- YOUR OBJECTIVE -
Find and return every line of the data that contains the word "point".

- RECORDS TO USE -
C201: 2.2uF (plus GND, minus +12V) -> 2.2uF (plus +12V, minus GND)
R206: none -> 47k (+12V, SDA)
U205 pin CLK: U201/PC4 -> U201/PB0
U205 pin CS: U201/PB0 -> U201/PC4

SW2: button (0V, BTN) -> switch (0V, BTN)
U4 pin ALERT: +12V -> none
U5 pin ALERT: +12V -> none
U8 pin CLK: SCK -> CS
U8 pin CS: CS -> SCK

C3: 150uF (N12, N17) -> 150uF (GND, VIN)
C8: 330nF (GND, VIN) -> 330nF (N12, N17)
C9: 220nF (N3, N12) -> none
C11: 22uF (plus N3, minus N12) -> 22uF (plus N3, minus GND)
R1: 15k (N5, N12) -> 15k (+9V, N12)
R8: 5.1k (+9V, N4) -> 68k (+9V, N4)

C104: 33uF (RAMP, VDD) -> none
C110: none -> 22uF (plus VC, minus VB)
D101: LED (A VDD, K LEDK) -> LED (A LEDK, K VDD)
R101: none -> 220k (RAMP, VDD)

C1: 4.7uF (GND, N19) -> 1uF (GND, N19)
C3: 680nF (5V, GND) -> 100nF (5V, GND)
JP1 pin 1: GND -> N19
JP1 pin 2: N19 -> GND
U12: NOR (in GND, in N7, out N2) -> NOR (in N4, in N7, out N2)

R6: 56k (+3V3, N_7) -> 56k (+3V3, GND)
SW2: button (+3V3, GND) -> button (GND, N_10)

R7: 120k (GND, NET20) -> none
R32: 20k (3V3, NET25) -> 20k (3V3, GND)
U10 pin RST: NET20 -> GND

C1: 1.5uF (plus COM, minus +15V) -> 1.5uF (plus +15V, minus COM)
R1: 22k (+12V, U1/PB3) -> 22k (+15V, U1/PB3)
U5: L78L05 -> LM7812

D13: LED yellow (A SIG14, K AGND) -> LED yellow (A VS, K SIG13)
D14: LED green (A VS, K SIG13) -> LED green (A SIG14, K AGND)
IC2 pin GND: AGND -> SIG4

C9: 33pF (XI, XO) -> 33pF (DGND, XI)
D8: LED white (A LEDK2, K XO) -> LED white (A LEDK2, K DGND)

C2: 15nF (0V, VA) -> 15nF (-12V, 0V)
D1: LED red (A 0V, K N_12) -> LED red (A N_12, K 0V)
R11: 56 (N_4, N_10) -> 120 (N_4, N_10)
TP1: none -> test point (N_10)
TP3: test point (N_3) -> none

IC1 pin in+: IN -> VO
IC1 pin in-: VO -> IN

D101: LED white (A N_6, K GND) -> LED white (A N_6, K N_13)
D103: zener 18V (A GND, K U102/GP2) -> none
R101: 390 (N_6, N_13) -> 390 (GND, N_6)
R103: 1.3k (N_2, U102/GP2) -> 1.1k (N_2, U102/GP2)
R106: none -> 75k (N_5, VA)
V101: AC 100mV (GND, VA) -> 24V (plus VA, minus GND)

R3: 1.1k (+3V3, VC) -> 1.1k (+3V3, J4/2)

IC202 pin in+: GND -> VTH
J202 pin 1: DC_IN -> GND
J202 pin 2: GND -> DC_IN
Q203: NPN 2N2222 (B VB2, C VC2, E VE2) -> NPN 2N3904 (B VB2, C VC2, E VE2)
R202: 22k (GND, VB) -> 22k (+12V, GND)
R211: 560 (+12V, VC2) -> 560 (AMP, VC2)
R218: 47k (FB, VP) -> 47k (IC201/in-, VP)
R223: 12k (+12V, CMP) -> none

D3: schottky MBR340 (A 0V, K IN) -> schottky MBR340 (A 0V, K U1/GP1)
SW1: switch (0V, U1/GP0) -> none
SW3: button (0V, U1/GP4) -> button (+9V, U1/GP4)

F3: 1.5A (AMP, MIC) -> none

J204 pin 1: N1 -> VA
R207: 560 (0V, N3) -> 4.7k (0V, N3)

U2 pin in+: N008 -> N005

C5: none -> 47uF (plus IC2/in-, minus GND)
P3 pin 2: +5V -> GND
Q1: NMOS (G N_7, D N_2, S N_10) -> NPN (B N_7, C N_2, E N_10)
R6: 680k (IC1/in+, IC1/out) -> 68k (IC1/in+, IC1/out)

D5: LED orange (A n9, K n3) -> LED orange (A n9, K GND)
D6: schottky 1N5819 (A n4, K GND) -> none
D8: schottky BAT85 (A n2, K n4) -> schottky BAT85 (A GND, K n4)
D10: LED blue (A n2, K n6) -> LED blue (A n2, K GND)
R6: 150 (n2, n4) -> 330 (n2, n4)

- WRITTEN REPLY -
TP1: none -> test point (N_10)
TP3: test point (N_3) -> none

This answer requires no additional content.